TASK ITEM: Look through the data below and output, unchanged, every line from the one holding "orange circle: (191, 185)" through the one holding "green star: (81, 824)", inclusive. Skip the pictures.

PROVIDED DATA: Begin

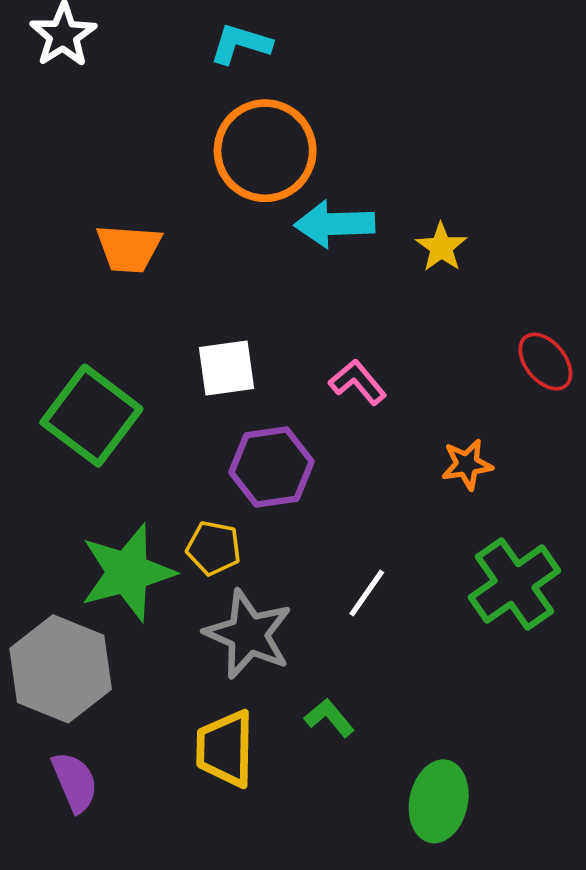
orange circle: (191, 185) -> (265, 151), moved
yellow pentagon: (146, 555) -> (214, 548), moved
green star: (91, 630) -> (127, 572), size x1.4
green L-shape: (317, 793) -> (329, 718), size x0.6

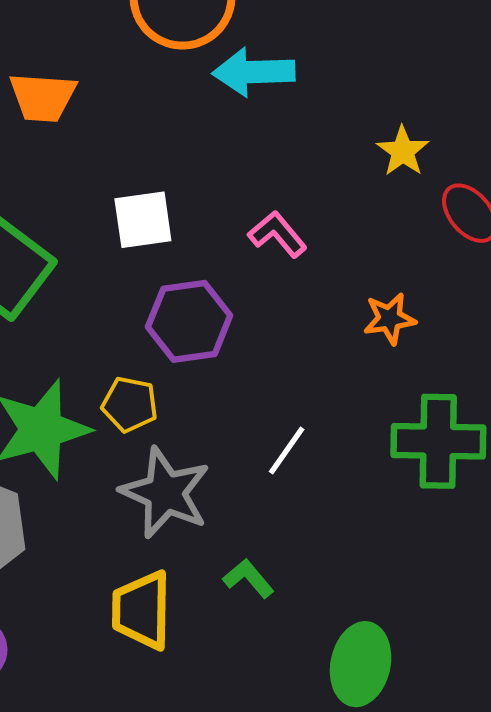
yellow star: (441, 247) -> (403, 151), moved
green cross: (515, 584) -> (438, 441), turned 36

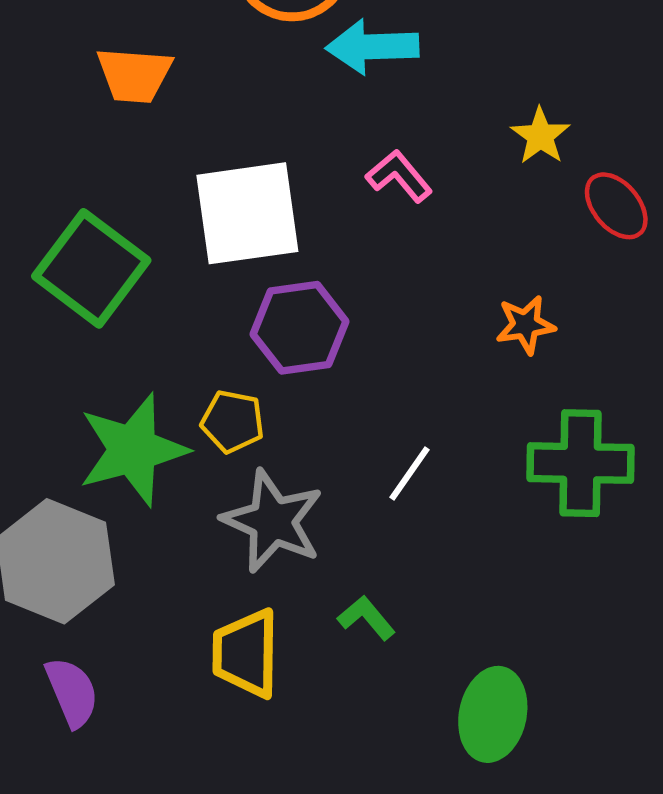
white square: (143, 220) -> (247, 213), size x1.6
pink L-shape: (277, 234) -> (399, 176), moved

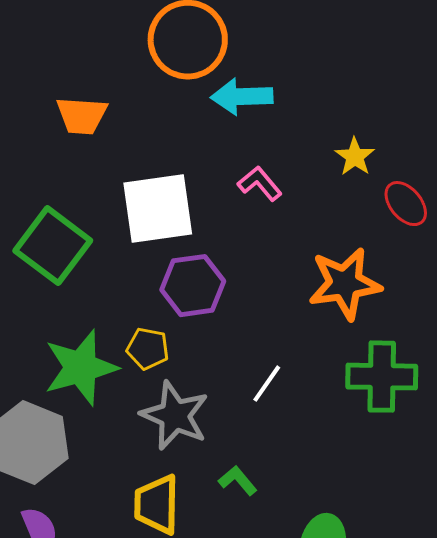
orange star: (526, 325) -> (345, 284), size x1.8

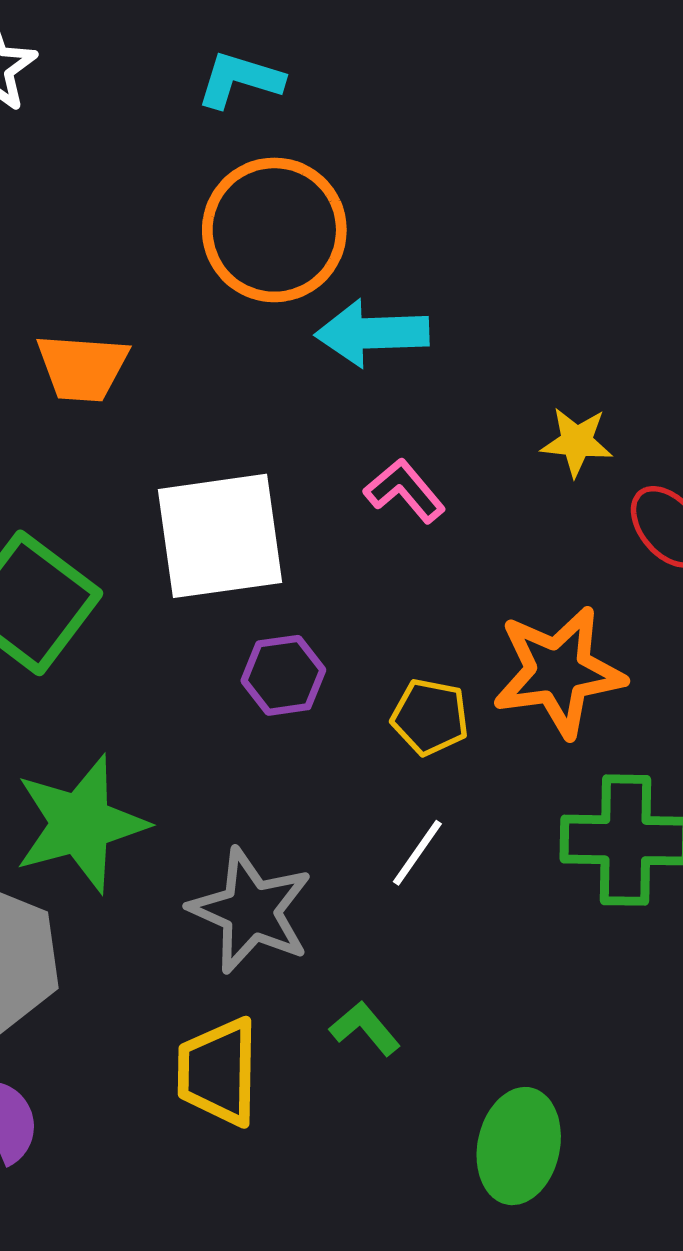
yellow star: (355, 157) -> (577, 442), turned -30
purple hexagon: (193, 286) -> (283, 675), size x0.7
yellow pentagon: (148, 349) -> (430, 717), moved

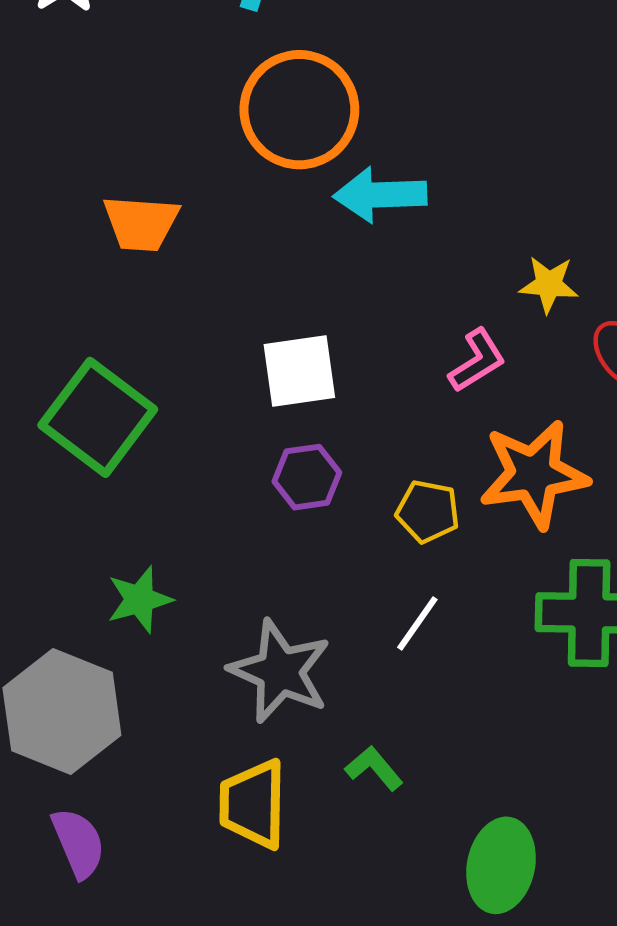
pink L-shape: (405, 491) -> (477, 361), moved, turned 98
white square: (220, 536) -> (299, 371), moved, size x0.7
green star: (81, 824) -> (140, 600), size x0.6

PROVIDED DATA: End
PROVIDED DATA: Begin

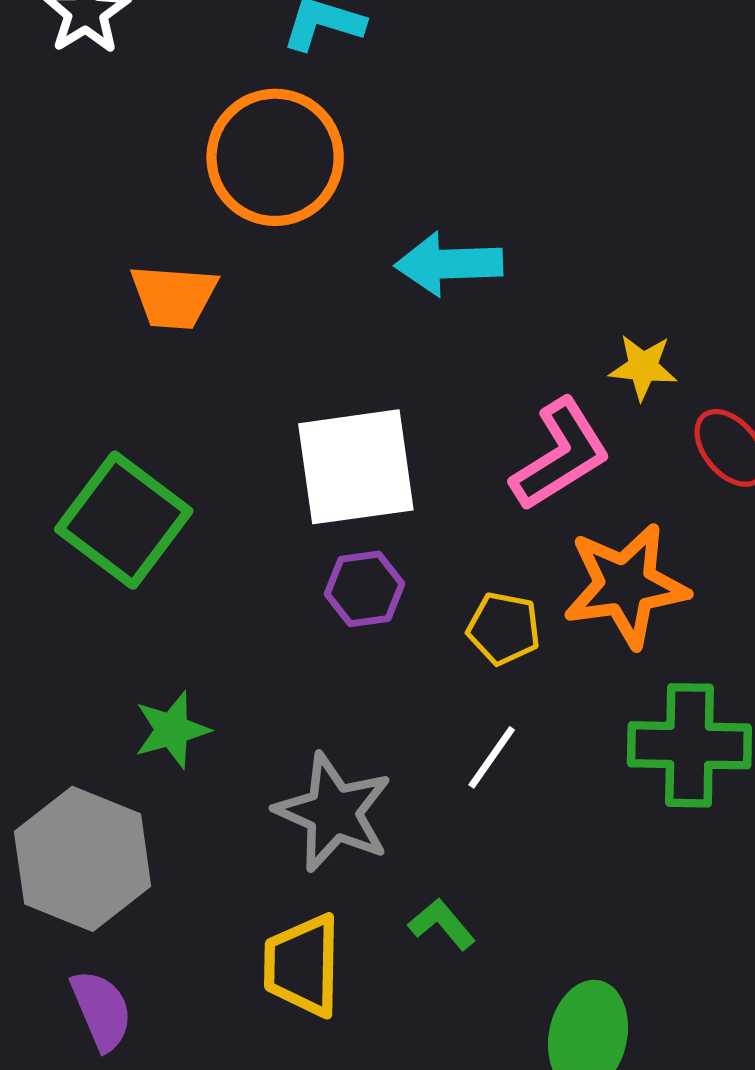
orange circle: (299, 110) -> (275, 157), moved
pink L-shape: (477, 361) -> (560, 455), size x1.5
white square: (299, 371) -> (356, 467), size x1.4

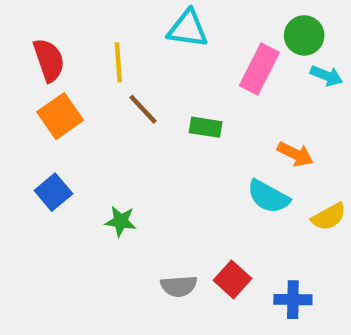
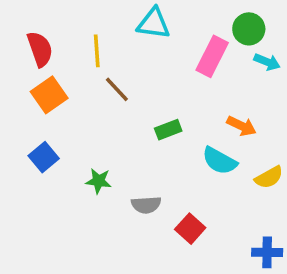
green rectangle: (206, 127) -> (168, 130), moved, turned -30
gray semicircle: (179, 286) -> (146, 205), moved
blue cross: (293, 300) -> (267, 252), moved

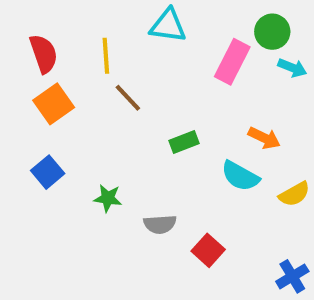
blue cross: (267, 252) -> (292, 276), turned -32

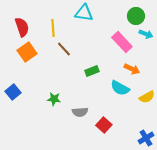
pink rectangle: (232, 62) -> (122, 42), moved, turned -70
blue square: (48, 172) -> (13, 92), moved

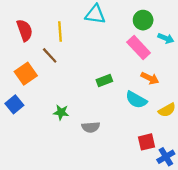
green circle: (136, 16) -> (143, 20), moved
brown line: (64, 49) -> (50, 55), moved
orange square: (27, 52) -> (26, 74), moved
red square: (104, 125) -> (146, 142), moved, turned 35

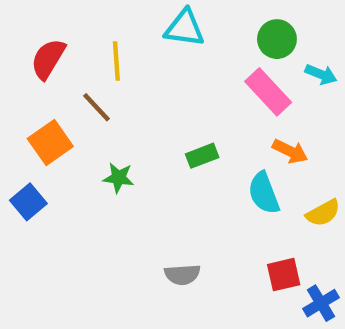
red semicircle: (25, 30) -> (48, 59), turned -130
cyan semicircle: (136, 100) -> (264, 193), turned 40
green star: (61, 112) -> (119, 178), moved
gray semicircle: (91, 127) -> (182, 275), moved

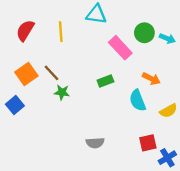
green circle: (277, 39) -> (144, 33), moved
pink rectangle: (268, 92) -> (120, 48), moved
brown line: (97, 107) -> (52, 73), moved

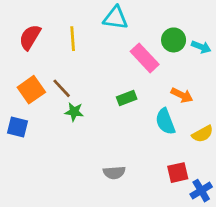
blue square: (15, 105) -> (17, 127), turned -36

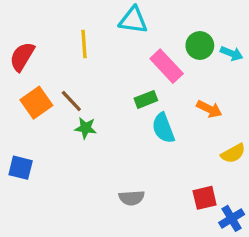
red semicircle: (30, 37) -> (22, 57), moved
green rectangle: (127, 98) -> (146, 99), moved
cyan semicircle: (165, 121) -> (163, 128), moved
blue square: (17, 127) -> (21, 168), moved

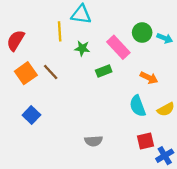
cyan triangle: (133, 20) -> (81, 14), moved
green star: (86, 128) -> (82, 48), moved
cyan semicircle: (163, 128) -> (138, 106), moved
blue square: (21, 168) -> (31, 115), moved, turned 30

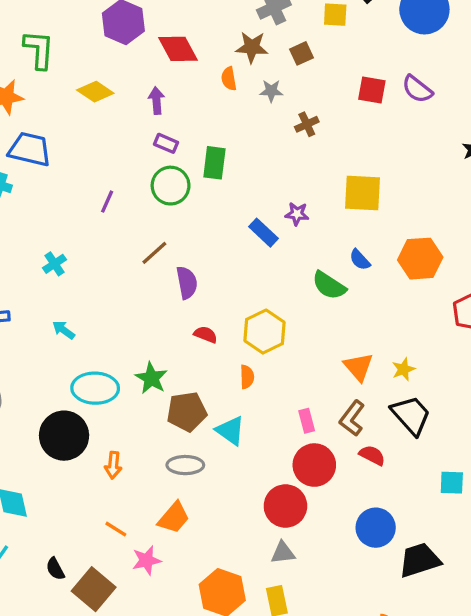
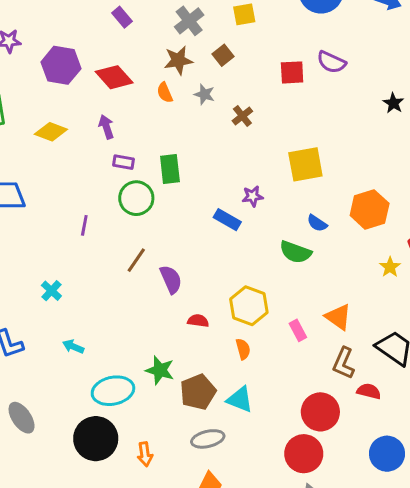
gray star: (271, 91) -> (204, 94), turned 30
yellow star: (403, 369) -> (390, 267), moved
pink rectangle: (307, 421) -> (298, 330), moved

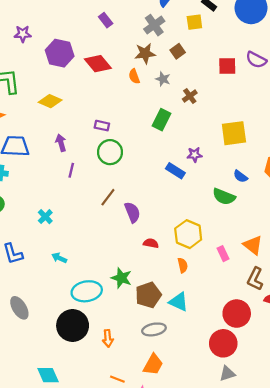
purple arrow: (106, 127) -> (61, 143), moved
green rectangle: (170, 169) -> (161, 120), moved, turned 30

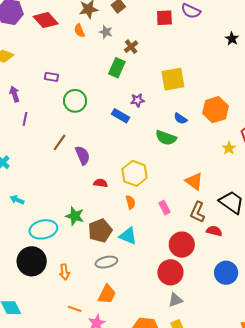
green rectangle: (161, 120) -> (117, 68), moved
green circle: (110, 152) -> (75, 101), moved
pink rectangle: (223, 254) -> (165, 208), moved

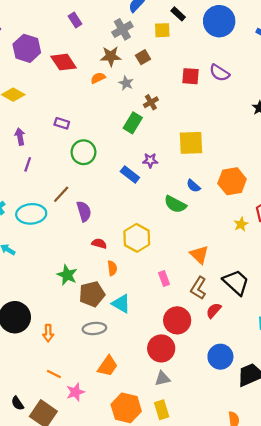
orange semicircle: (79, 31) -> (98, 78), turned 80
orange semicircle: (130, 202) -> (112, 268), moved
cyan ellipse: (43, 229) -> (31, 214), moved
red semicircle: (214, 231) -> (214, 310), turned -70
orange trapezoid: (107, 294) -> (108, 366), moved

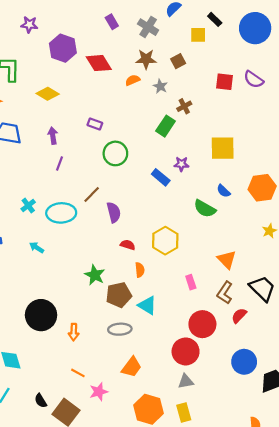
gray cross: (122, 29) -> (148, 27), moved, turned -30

PROVIDED DATA: End

ANSWER:
orange circle: (191, 185) -> (265, 151), moved
yellow pentagon: (146, 555) -> (214, 548), moved
green star: (91, 630) -> (127, 572), size x1.4
green L-shape: (317, 793) -> (329, 718), size x0.6

yellow star: (441, 247) -> (403, 151), moved
green cross: (515, 584) -> (438, 441), turned 36

white square: (143, 220) -> (247, 213), size x1.6
pink L-shape: (277, 234) -> (399, 176), moved

orange star: (526, 325) -> (345, 284), size x1.8

yellow star: (355, 157) -> (577, 442), turned -30
purple hexagon: (193, 286) -> (283, 675), size x0.7
yellow pentagon: (148, 349) -> (430, 717), moved

pink L-shape: (405, 491) -> (477, 361), moved, turned 98
white square: (220, 536) -> (299, 371), moved, size x0.7
green star: (81, 824) -> (140, 600), size x0.6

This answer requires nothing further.